▶ **What is needed**
Only the number is wanted: how many lines of these entries contain the word "green"?

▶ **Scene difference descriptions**
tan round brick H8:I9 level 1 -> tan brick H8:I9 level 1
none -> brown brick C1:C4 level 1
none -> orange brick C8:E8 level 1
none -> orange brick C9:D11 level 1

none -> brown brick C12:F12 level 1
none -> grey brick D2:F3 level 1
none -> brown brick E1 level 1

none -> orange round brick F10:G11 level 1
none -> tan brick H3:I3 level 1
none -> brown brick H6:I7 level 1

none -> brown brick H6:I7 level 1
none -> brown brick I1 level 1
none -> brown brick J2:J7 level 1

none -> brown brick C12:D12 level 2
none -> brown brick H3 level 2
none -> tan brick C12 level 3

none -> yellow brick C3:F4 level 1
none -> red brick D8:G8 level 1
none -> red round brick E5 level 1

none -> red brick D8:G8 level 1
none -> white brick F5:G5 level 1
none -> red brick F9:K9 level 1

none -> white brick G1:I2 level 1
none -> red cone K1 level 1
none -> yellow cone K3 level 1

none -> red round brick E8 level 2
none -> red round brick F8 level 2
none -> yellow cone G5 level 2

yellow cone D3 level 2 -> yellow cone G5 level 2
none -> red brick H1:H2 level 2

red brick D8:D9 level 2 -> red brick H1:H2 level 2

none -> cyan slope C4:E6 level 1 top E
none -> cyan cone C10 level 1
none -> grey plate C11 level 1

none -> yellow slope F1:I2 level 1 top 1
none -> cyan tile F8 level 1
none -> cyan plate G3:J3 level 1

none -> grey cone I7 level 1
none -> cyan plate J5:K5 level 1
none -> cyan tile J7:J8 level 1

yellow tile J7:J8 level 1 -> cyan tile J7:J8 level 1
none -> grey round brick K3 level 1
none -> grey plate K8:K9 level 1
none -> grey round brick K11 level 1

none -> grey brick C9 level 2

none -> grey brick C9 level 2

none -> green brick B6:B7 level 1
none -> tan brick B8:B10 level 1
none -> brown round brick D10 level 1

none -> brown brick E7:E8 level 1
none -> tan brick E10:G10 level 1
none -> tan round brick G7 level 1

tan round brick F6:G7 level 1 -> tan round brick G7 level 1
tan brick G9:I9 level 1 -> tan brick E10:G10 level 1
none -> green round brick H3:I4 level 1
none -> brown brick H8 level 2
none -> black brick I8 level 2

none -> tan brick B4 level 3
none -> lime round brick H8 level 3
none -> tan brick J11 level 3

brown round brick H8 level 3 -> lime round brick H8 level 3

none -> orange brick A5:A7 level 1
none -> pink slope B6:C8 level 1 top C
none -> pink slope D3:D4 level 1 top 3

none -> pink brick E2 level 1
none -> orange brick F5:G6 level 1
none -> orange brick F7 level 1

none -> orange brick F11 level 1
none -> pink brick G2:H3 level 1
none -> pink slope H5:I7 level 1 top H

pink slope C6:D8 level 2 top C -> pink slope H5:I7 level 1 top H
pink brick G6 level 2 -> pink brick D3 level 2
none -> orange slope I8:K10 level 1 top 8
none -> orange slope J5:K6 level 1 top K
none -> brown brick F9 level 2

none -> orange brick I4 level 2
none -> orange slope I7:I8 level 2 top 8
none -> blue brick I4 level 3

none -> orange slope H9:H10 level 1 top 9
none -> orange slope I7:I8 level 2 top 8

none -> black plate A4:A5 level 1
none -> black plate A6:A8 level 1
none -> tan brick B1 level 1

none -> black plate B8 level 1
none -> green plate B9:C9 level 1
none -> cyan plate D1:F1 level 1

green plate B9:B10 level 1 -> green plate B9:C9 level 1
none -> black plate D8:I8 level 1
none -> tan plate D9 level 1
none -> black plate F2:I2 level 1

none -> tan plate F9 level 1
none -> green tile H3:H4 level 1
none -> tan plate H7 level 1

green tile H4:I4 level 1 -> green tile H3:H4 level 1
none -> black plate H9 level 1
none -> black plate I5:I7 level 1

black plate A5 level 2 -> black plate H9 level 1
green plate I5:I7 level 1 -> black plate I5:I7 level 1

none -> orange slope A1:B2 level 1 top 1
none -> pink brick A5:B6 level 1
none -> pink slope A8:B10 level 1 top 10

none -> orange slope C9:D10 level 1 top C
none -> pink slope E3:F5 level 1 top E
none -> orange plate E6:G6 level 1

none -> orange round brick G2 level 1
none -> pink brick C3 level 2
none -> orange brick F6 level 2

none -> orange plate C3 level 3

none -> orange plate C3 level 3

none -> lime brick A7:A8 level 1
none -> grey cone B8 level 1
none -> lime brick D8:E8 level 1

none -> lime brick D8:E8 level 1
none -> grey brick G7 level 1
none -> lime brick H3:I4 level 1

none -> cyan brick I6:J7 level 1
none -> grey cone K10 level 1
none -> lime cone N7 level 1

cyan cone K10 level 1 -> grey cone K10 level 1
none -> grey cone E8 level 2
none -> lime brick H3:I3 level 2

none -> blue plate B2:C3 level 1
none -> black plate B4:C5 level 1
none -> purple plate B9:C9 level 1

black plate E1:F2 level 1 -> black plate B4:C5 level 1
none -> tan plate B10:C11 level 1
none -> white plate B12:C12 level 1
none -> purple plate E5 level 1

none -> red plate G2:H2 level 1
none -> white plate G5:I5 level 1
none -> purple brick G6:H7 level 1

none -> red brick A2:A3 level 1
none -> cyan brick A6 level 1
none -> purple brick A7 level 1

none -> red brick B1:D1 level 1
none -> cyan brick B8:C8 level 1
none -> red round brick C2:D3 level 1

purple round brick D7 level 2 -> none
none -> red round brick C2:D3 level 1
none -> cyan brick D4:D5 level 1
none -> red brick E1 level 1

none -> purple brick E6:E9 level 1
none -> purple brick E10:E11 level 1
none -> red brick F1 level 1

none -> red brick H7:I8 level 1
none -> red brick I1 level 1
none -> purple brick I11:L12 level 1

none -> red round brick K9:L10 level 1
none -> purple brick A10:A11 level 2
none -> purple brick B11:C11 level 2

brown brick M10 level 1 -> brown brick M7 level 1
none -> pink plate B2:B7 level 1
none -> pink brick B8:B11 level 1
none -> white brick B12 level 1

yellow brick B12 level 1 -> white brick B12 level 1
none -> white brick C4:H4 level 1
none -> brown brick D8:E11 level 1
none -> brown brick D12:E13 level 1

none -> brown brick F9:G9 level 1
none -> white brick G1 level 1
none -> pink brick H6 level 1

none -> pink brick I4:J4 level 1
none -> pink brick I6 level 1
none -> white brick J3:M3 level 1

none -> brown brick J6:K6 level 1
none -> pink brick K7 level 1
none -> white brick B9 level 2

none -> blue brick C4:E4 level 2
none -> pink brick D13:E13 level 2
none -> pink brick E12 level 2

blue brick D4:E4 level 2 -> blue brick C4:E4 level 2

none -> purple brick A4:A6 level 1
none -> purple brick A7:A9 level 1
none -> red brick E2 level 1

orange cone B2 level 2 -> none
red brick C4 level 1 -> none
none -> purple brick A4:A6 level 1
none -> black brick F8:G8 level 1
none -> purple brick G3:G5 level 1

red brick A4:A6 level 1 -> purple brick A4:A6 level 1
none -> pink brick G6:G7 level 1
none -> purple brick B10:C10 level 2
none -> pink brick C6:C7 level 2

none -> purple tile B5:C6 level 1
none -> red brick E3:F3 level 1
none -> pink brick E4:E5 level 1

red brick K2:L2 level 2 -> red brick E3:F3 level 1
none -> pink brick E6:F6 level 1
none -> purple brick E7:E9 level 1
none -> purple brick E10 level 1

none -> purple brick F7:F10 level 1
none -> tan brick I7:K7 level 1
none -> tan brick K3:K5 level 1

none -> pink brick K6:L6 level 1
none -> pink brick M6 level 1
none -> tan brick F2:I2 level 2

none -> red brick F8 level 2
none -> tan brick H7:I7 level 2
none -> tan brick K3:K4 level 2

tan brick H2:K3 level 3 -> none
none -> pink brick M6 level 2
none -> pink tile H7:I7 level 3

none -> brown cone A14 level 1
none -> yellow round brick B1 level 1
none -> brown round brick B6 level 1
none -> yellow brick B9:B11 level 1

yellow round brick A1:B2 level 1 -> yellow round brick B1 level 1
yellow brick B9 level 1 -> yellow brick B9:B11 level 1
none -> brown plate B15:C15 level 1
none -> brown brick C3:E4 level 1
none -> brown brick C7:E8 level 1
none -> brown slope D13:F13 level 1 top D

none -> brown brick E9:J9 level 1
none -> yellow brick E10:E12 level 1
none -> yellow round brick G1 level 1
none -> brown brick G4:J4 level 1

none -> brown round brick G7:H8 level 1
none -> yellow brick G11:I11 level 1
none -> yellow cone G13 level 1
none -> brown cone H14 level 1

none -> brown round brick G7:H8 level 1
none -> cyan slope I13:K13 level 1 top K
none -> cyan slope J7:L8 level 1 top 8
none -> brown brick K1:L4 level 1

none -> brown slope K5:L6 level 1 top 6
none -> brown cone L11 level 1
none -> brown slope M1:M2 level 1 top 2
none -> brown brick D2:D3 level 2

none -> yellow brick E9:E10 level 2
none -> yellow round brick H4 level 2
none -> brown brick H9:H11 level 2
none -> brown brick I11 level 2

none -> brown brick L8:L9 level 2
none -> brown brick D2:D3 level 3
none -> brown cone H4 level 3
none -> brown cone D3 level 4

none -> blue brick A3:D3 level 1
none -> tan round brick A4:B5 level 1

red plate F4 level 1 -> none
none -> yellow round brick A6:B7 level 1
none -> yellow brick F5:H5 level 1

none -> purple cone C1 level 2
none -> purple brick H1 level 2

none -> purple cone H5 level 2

▶ **Solved problem**
7